## THE TASK
Write out all the data verbatim. Skip images.
[DATA SUPPLIED — start]
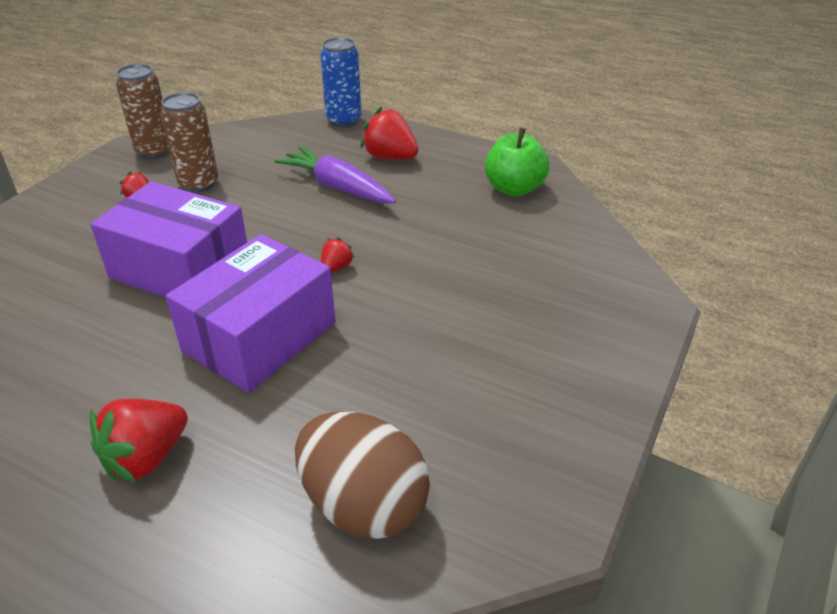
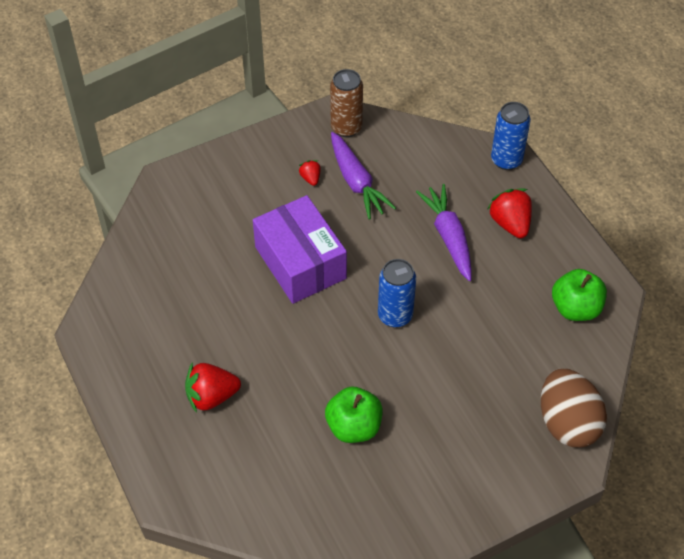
camera: 35 degrees right, 15 degrees up
(198, 184) = (356, 182): brown can -> purple carrot
(259, 337) = (314, 347): purple box -> none
(336, 267) = (395, 315): red strawberry -> blue can
(363, 505) = (297, 490): brown egg -> brown egg (567, 423)
(379, 391) = (354, 426): none -> green apple

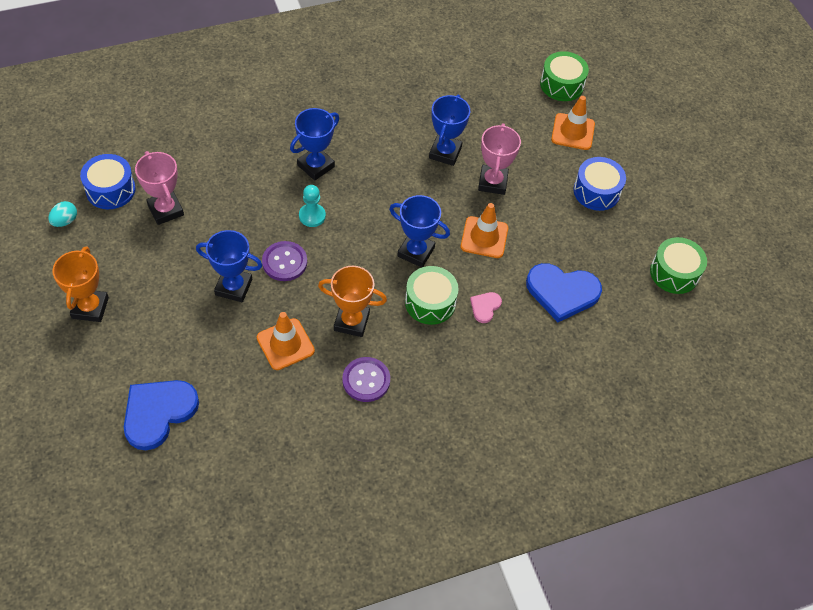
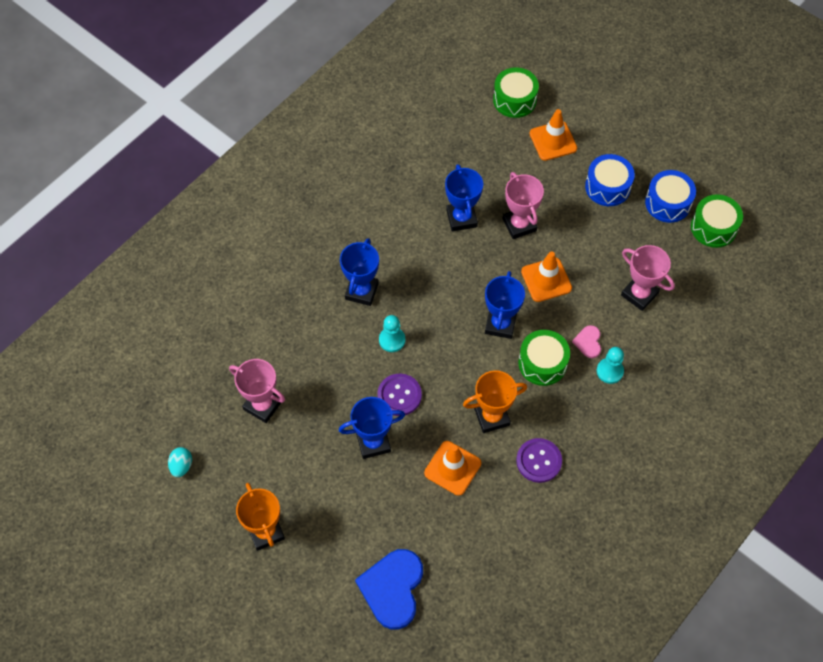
camera: 25 degrees left, 5 degrees up
(110, 190) = (199, 414): blue drum -> blue drum (668, 203)
(416, 252) = (500, 324): blue trophy -> blue trophy turned 75 degrees counterclockwise
(487, 341) = (609, 371): none -> turquoise pawn
(562, 292) = (639, 294): blue heart -> pink trophy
[DATA SUPPLIED — finish]
## EXPECTED OUTPUT
camera: 35 degrees right, 15 degrees up
(198, 184) = (356, 182): brown can -> purple carrot
(259, 337) = (314, 347): purple box -> none
(336, 267) = (395, 315): red strawberry -> blue can
(363, 505) = (297, 490): brown egg -> brown egg (567, 423)
(379, 391) = (354, 426): none -> green apple

camera: 25 degrees left, 5 degrees up
(110, 190) = (199, 414): blue drum -> blue drum (668, 203)
(416, 252) = (500, 324): blue trophy -> blue trophy turned 75 degrees counterclockwise
(487, 341) = (609, 371): none -> turquoise pawn
(562, 292) = (639, 294): blue heart -> pink trophy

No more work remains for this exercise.